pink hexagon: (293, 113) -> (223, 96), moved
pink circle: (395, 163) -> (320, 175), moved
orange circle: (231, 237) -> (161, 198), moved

****************************************

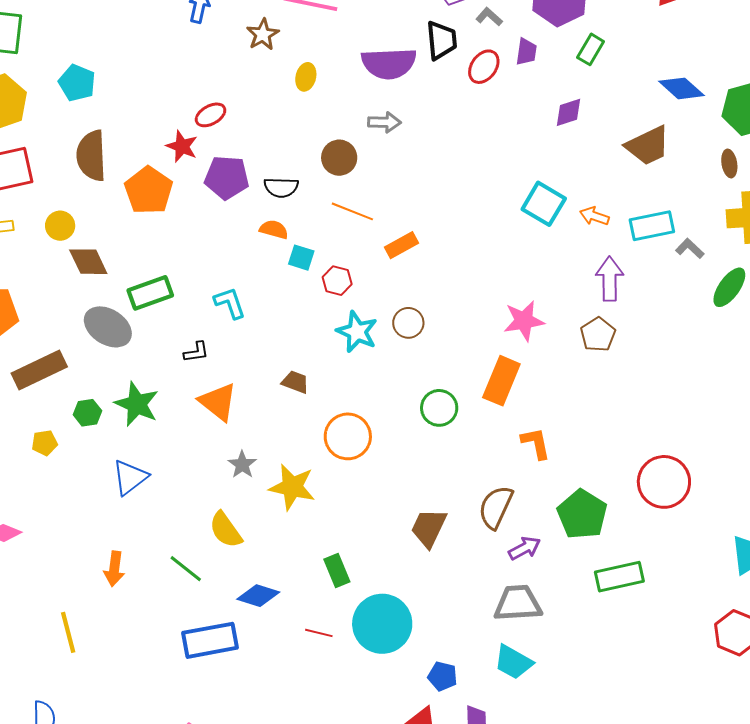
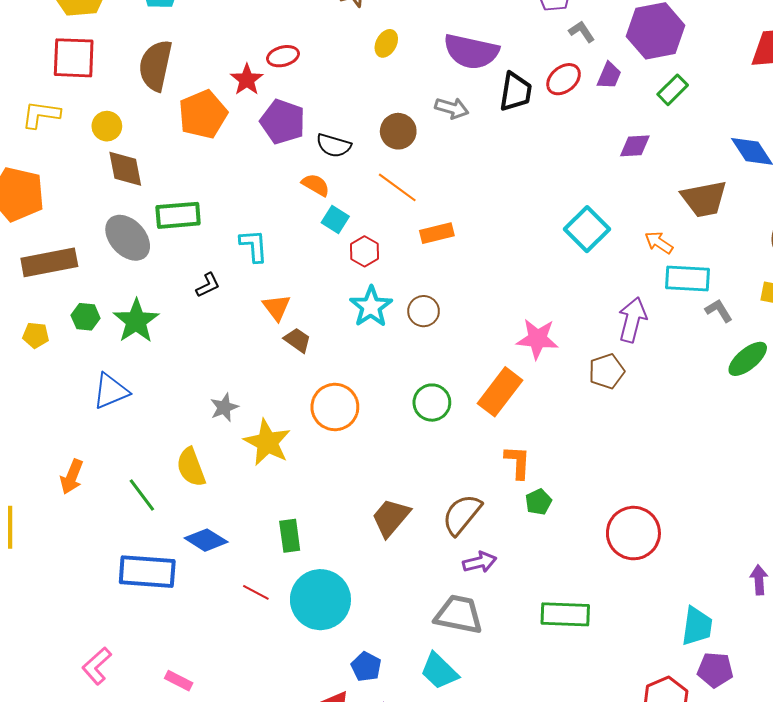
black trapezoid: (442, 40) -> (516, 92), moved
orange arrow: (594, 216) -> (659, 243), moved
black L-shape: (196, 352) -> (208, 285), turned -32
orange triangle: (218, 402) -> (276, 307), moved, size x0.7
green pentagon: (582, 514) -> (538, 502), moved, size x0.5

****************************************

• [Task]: Search the data and copy each line containing "black".

• [Your solution]:
black trapezoid: (442, 40) -> (516, 92), moved
black L-shape: (196, 352) -> (208, 285), turned -32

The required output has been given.